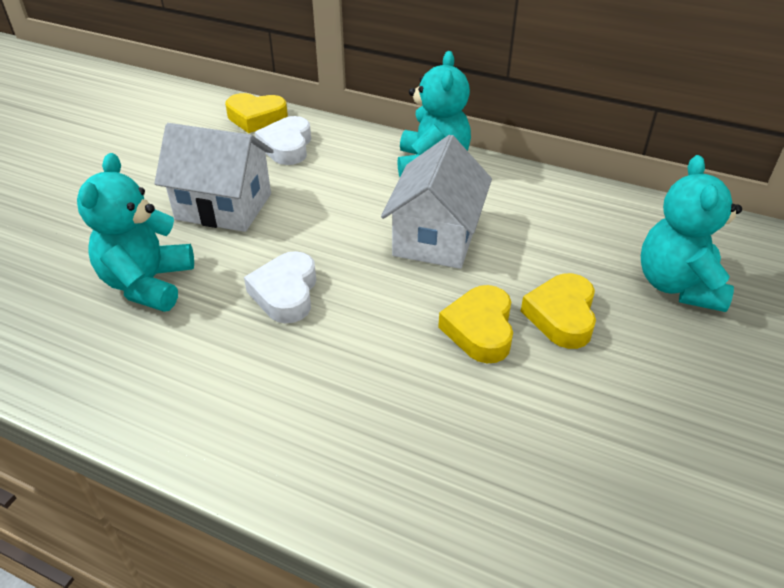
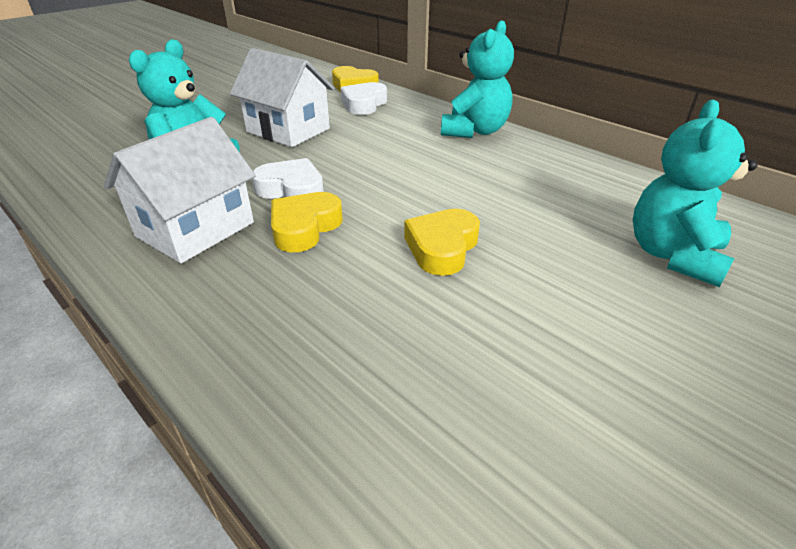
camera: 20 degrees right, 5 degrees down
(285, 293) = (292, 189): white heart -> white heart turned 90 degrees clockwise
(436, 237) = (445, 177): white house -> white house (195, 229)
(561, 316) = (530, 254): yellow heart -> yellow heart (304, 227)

════════

• _Aim of the task_
Produce verbatim the lines starting at the one with "(285, 293) = (292, 189): white" and ending at the last line of the material, both ends included. Add no other line.

• _Expected answer_
(285, 293) = (292, 189): white heart -> white heart turned 90 degrees clockwise
(436, 237) = (445, 177): white house -> white house (195, 229)
(561, 316) = (530, 254): yellow heart -> yellow heart (304, 227)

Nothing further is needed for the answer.